** Data provided follows **

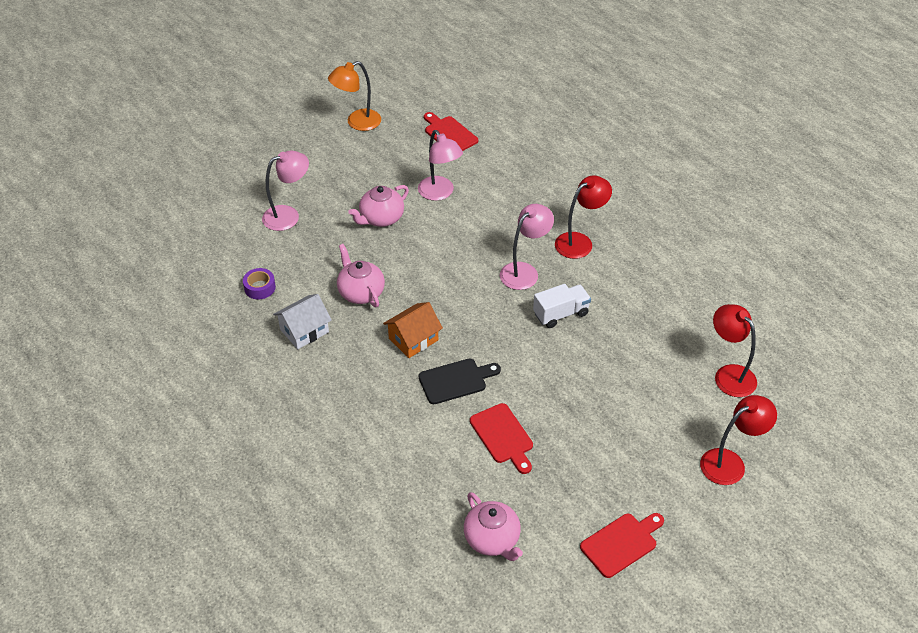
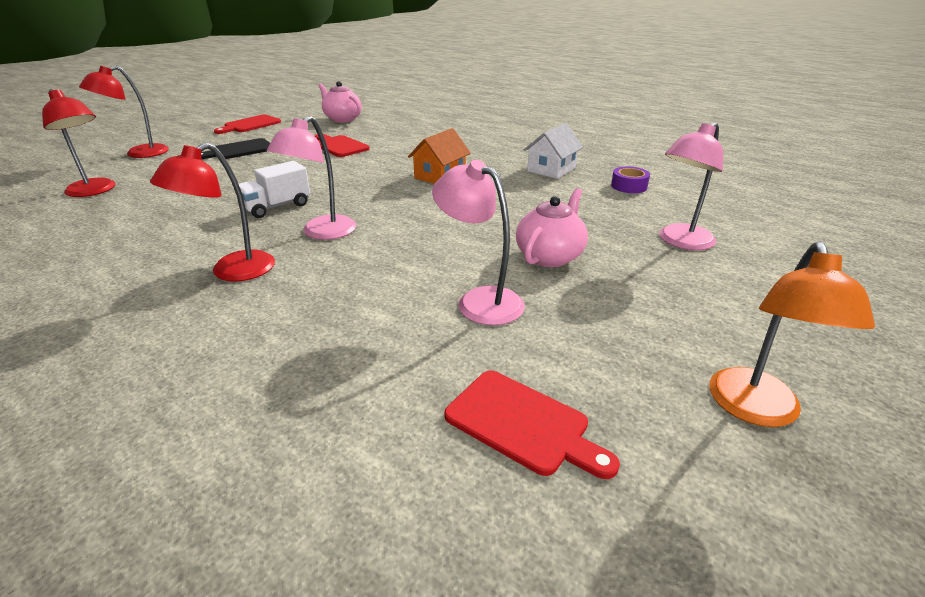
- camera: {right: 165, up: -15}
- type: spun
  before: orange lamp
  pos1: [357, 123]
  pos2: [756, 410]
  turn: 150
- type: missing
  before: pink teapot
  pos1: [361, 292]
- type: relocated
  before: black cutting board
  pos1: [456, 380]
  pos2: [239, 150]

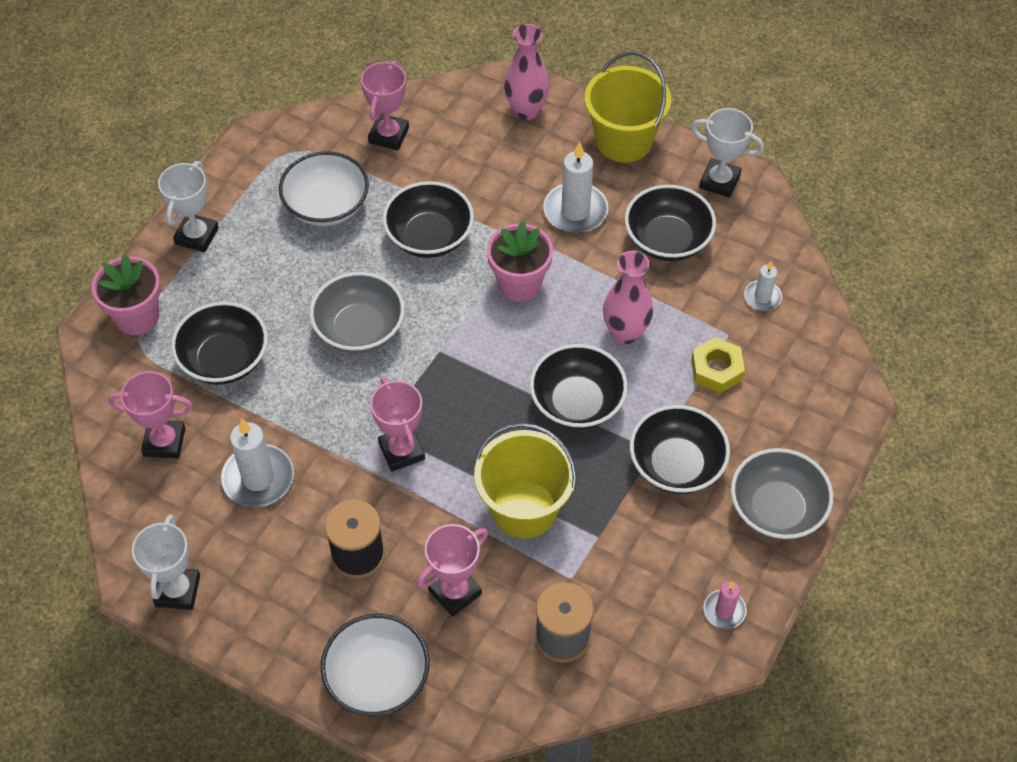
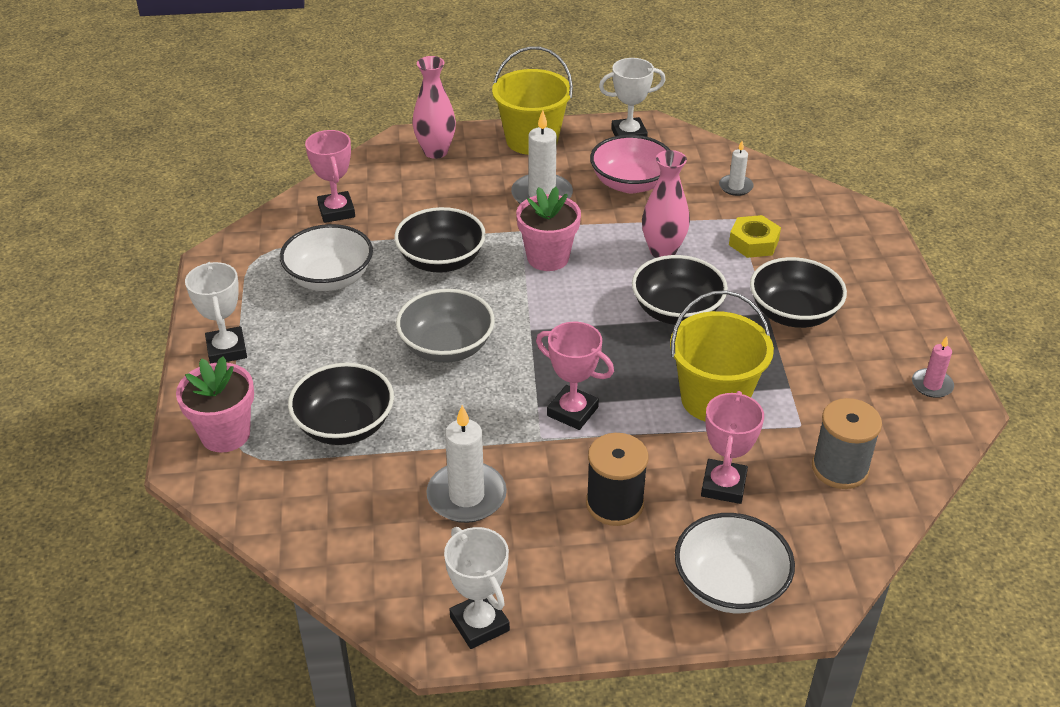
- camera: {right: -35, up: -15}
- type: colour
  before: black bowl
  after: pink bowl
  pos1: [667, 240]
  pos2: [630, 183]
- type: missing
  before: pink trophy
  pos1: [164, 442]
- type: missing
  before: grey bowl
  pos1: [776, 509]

** End of Data provided **

Final task for the records above: print exactly the lines from the one that contains "pos2: [756, 410]" through the last line, both ends included, pictures excluded.

* **Answer for this exercise**:
  pos2: [756, 410]
  turn: 150
- type: missing
  before: pink teapot
  pos1: [361, 292]
- type: relocated
  before: black cutting board
  pos1: [456, 380]
  pos2: [239, 150]

- camera: {right: -35, up: -15}
- type: colour
  before: black bowl
  after: pink bowl
  pos1: [667, 240]
  pos2: [630, 183]
- type: missing
  before: pink trophy
  pos1: [164, 442]
- type: missing
  before: grey bowl
  pos1: [776, 509]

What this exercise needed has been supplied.